The problem
For this exercise, copy exactly every line from the one holding "none -> white brick D1:F1 level 1" through the end of the data, both included. Omit pictures.

[Object change listings]
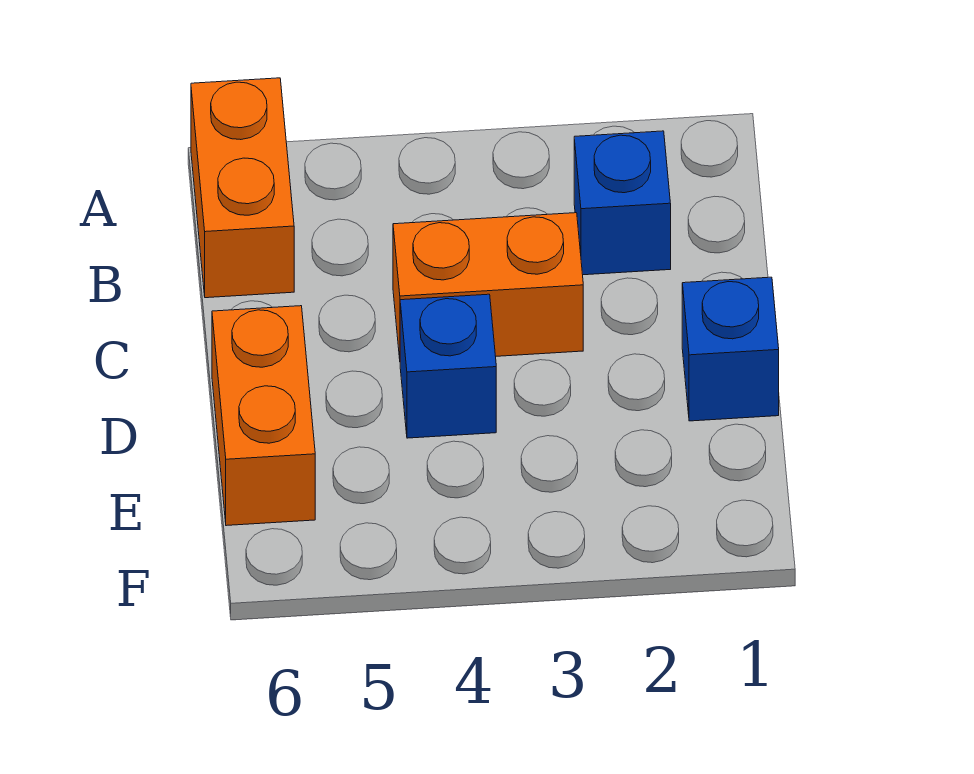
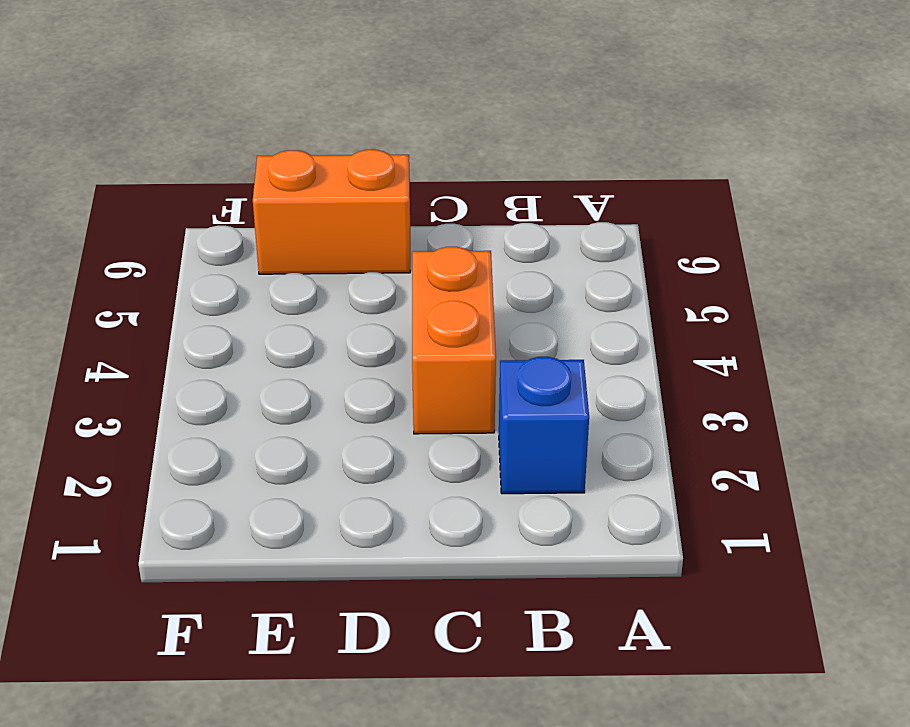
none -> orange brick A6:B6 level 1
none -> blue brick D1 level 1

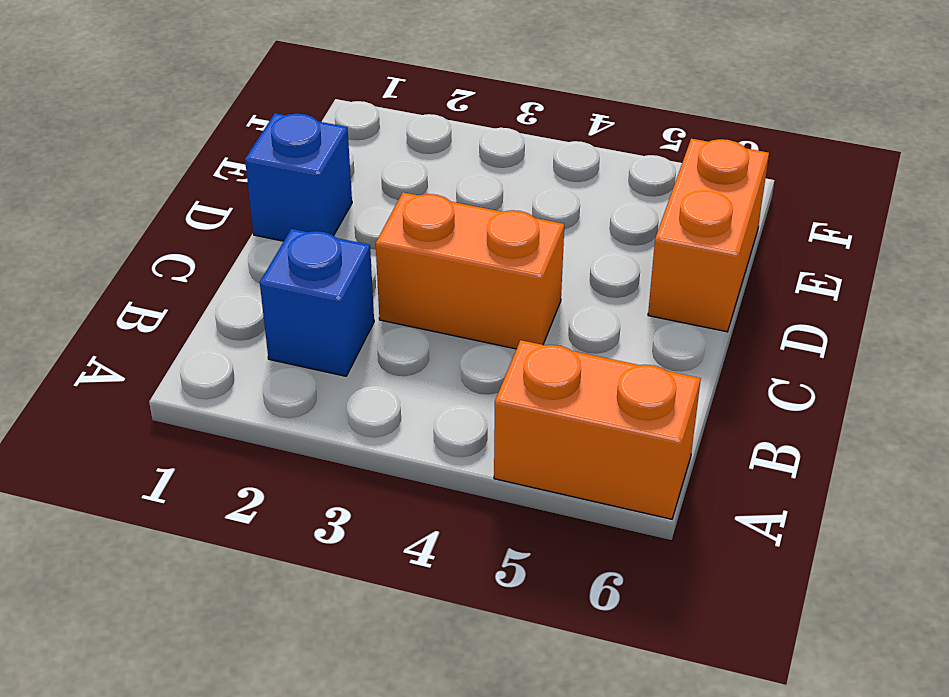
orange brick A5:A6 level 1 -> orange brick A6:B6 level 1
none -> blue brick D4 level 1

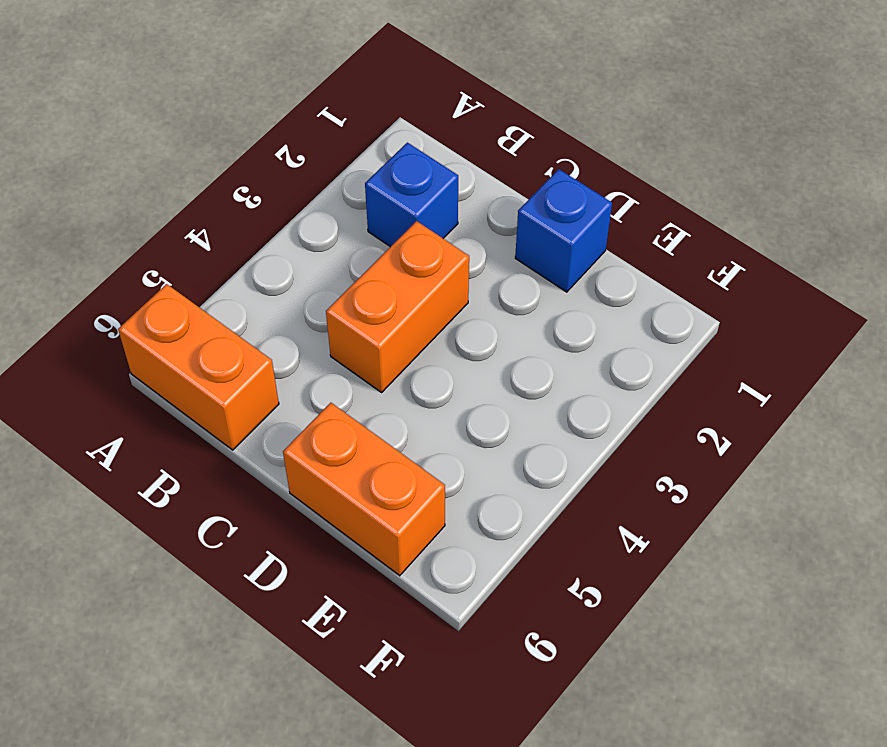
none -> blue brick D4 level 1

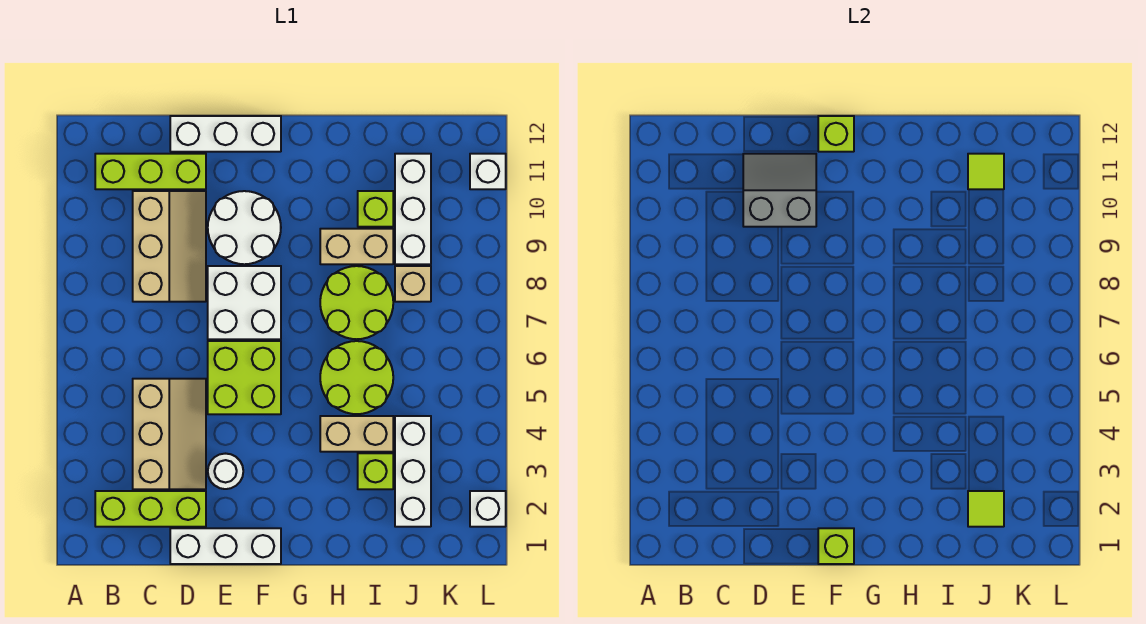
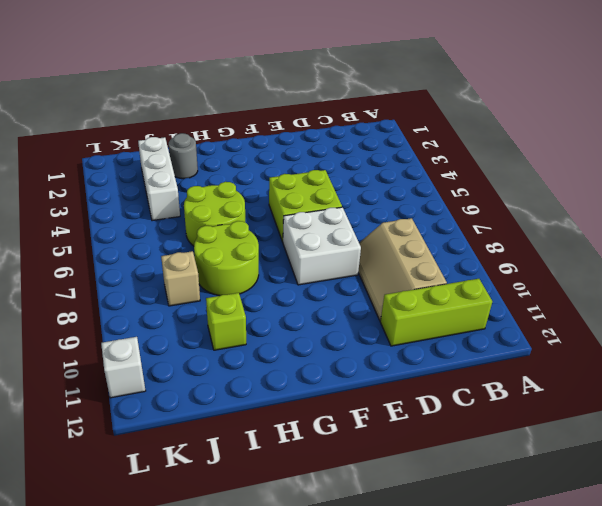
grey round brick I2 level 1 -> none
none -> lime brick B2:D2 level 1
none -> tan slope C3:D5 level 1 top C
none -> white brick D1:F1 level 1

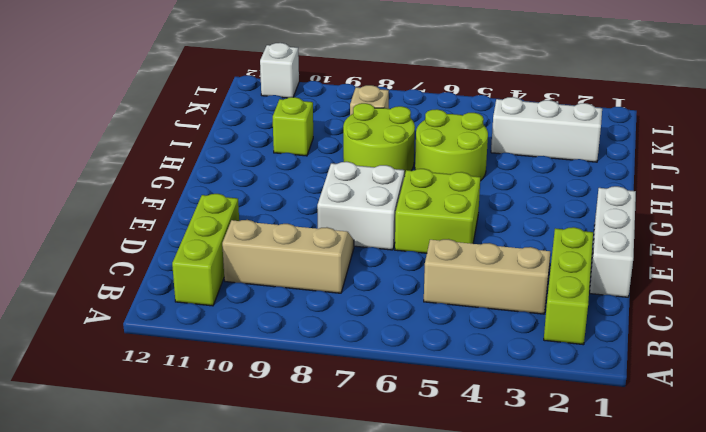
none -> white brick D12:F12 level 1
none -> white round brick E3 level 1
none -> white round brick E9:F10 level 1

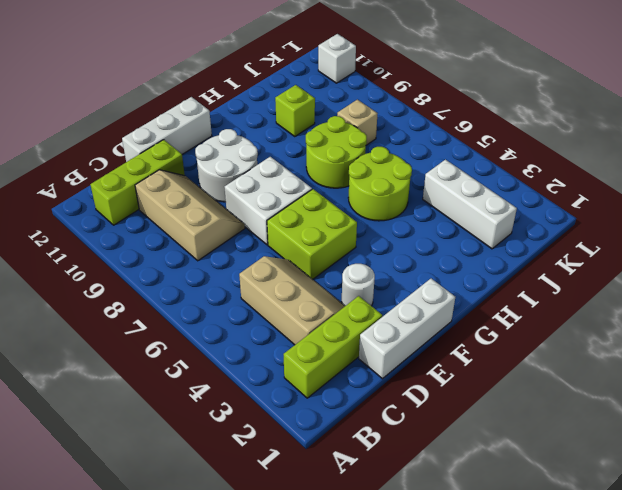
none -> tan brick H4:I4 level 1
none -> tan brick H9:I9 level 1
none -> lime brick I3 level 1

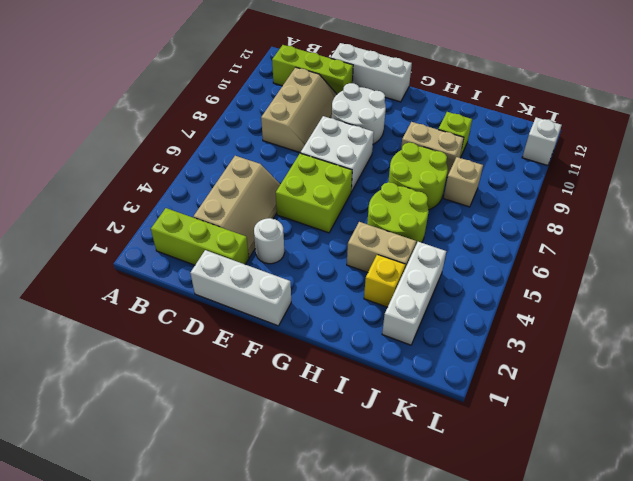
yellow brick I3 level 1 -> lime brick I3 level 1
none -> white brick J9:J11 level 1
none -> white brick L2 level 1
none -> grey slope D10:E11 level 2 top 10

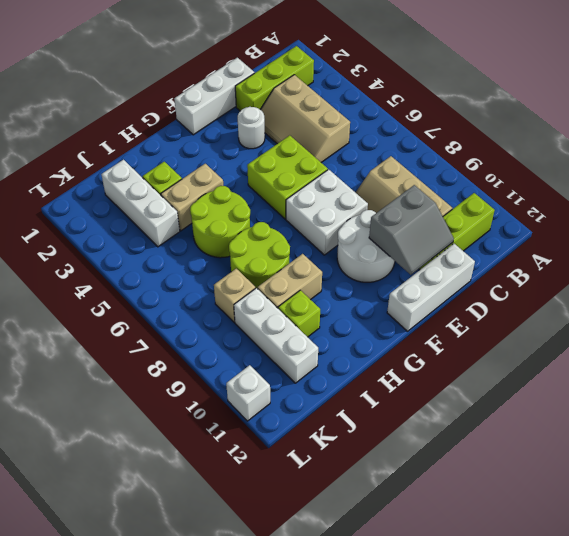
none -> white brick L2 level 1
none -> lime brick F1 level 2
none -> lime brick F12 level 2

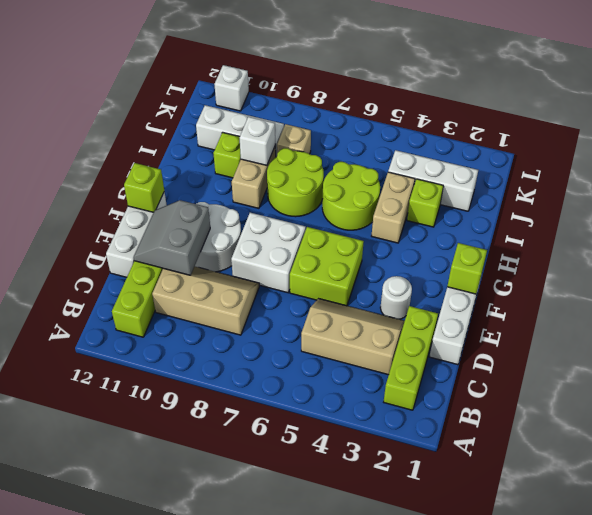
white brick I9 level 2 -> white brick L2 level 1
none -> lime tile J2 level 2
none -> lime tile J11 level 2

Answer
none -> white brick D1:F1 level 1

none -> white brick D12:F12 level 1
none -> white round brick E3 level 1
none -> white round brick E9:F10 level 1

none -> tan brick H4:I4 level 1
none -> tan brick H9:I9 level 1
none -> lime brick I3 level 1

yellow brick I3 level 1 -> lime brick I3 level 1
none -> white brick J9:J11 level 1
none -> white brick L2 level 1
none -> grey slope D10:E11 level 2 top 10

none -> white brick L2 level 1
none -> lime brick F1 level 2
none -> lime brick F12 level 2

white brick I9 level 2 -> white brick L2 level 1
none -> lime tile J2 level 2
none -> lime tile J11 level 2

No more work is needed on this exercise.